Output begins at the line with "red trapezoid: (27, 99) -> (29, 182), moved" and ends at the last line of the records below. Copy each line in that span exactly, and leave out pictures.

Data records

____________________

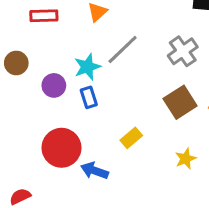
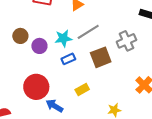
brown circle: (16, 63) -> (20, 36), moved
blue rectangle: (89, 97) -> (68, 59), moved, turned 72
brown square: (180, 102) -> (101, 57), moved

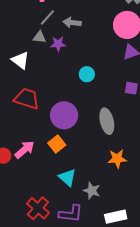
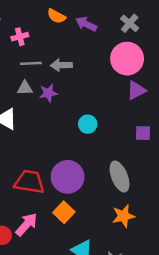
gray line: (47, 17) -> (31, 63), turned 54
red trapezoid: (27, 99) -> (29, 182), moved
orange star: (117, 159) -> (123, 216), moved

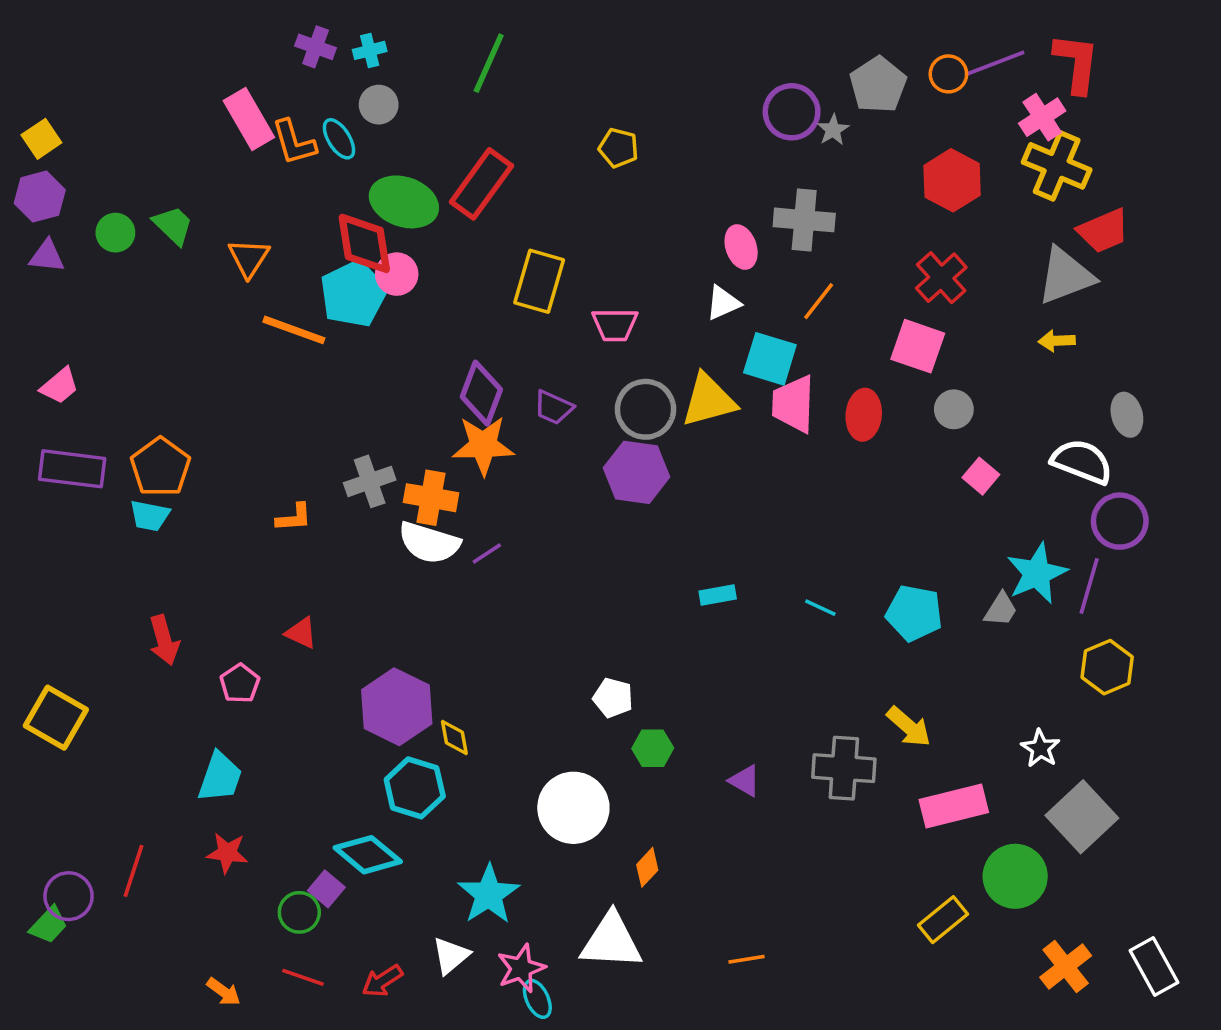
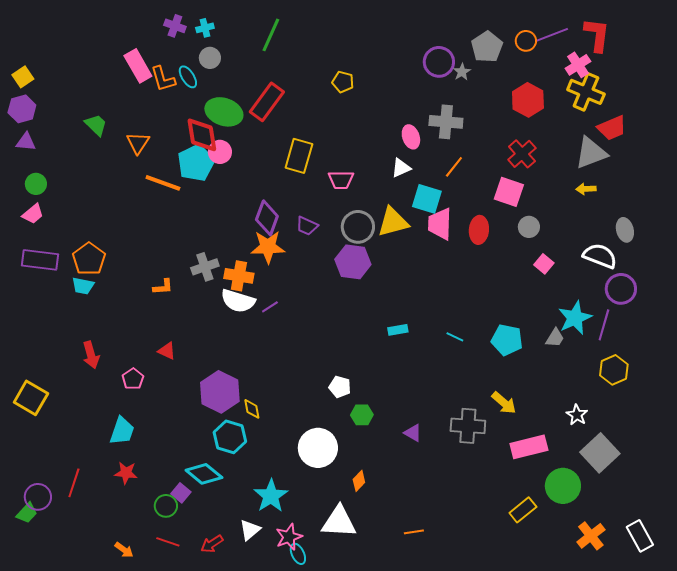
green circle: (115, 233) -> (36, 184), moved

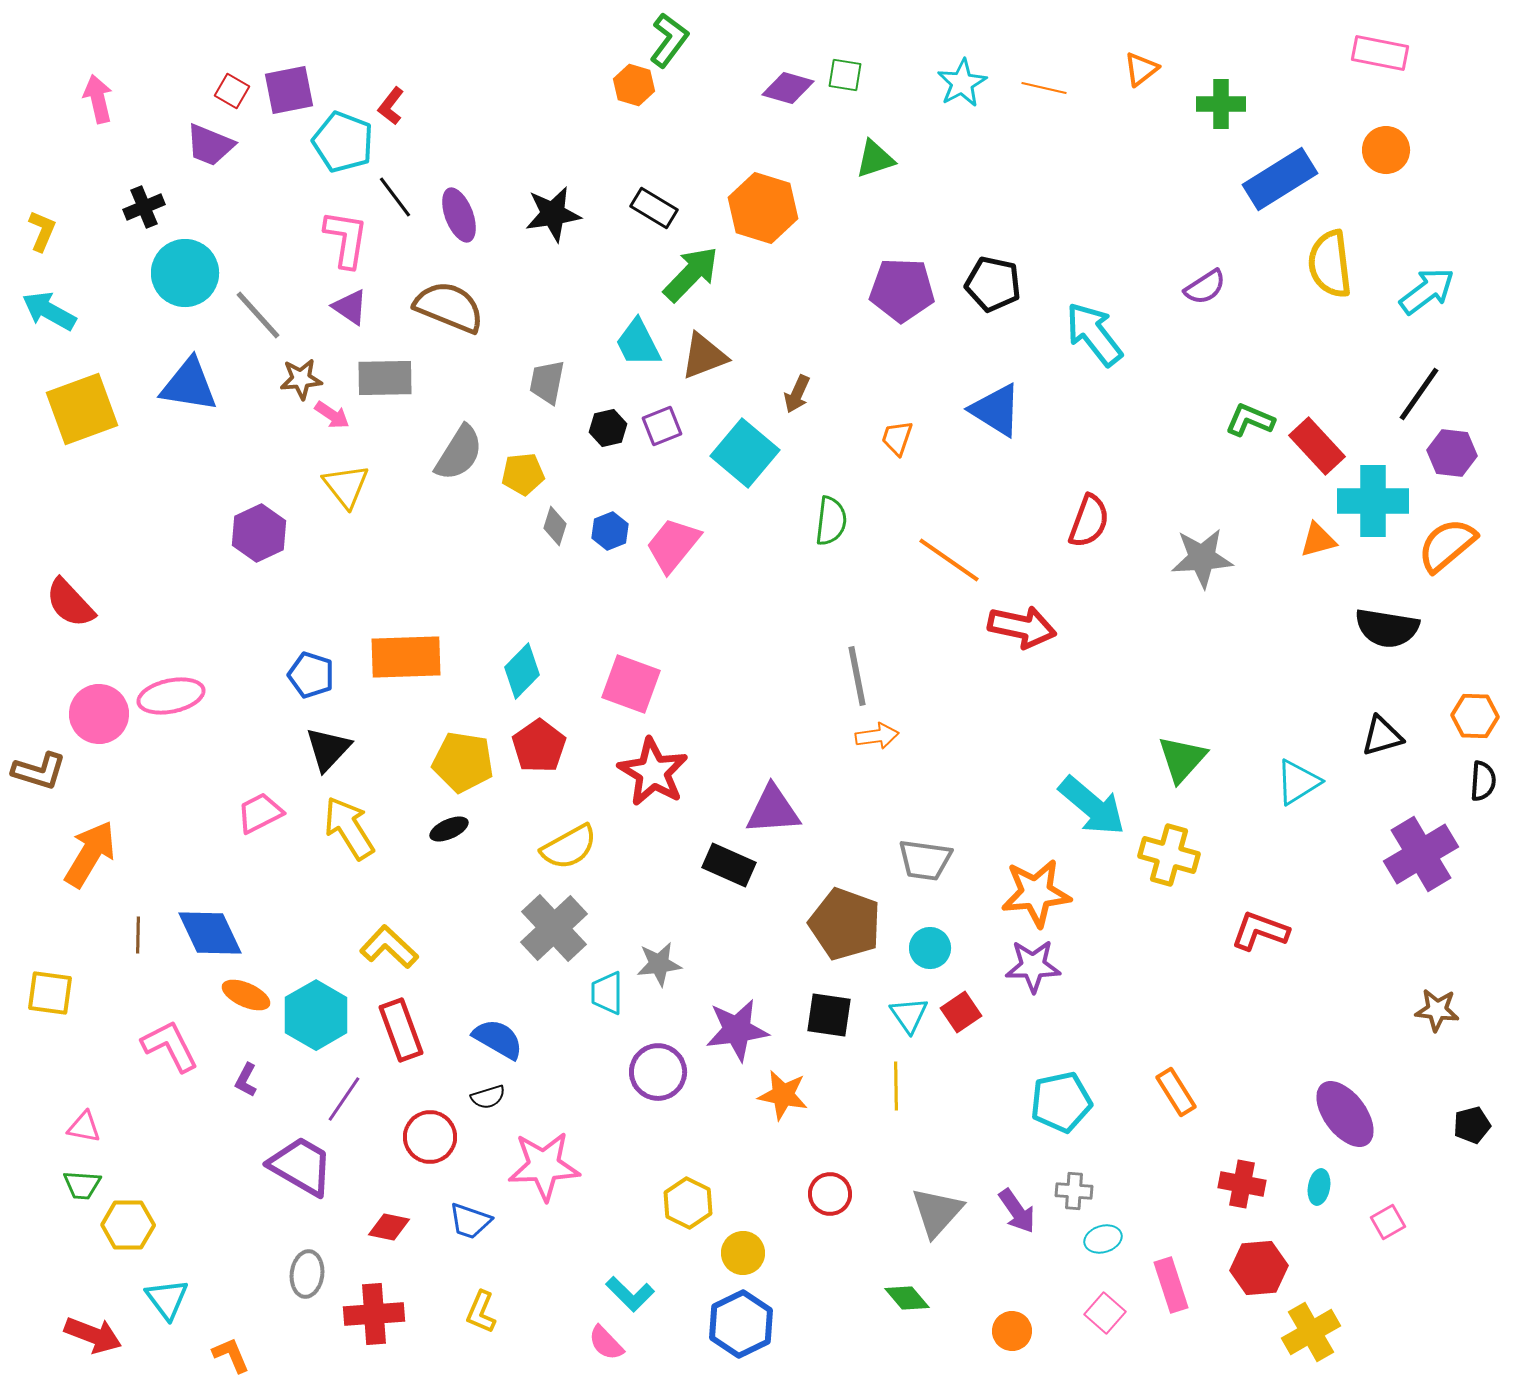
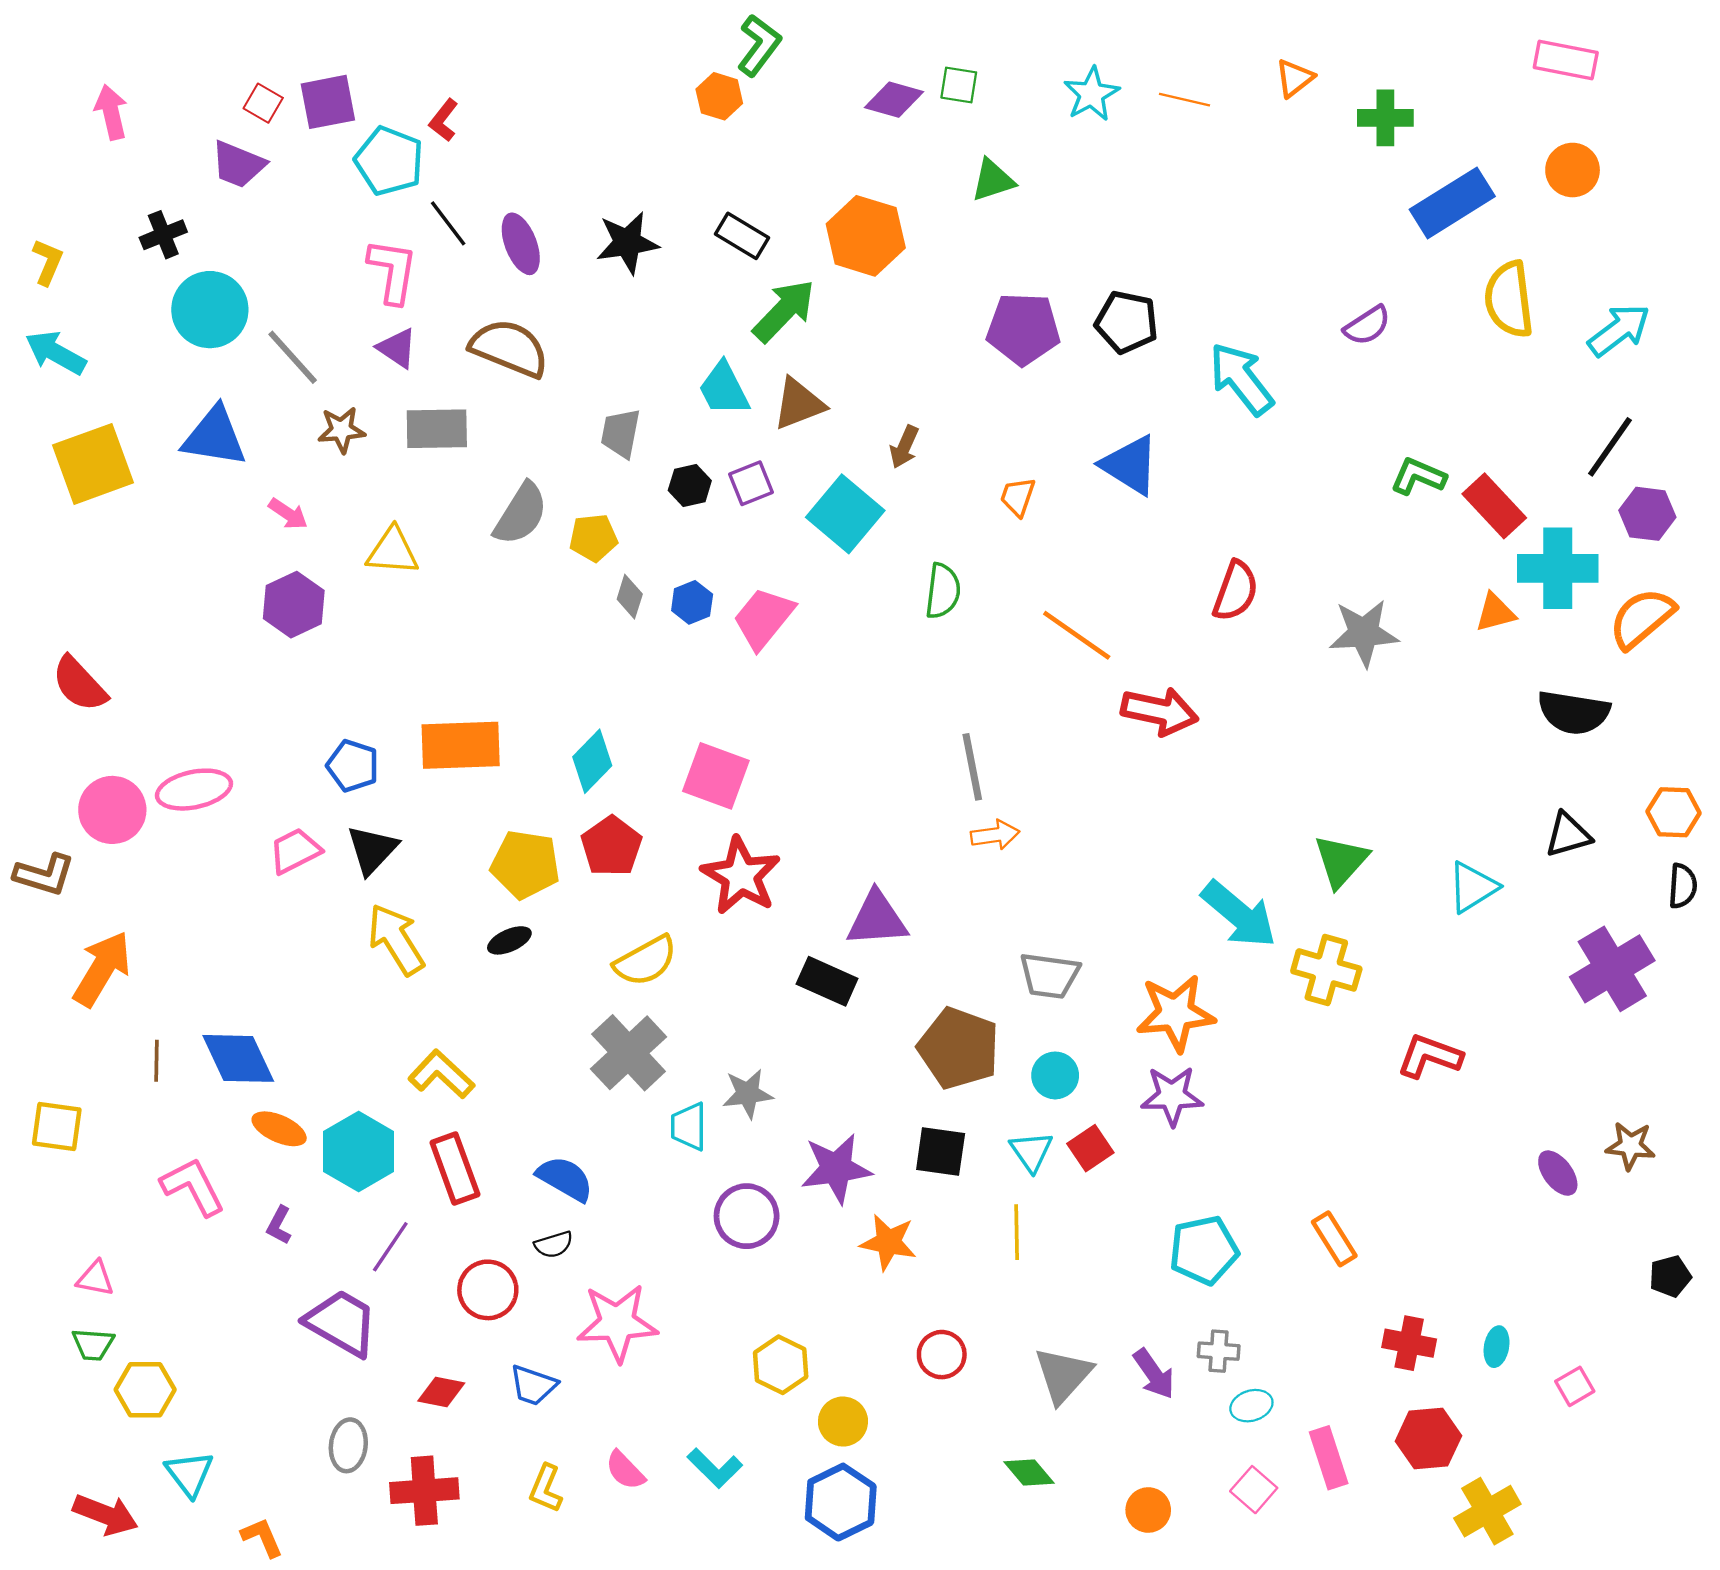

____________________

▶ EXPECTED ANSWER
red trapezoid: (27, 99) -> (29, 182), moved
orange star: (117, 159) -> (123, 216), moved

green circle: (115, 233) -> (36, 184), moved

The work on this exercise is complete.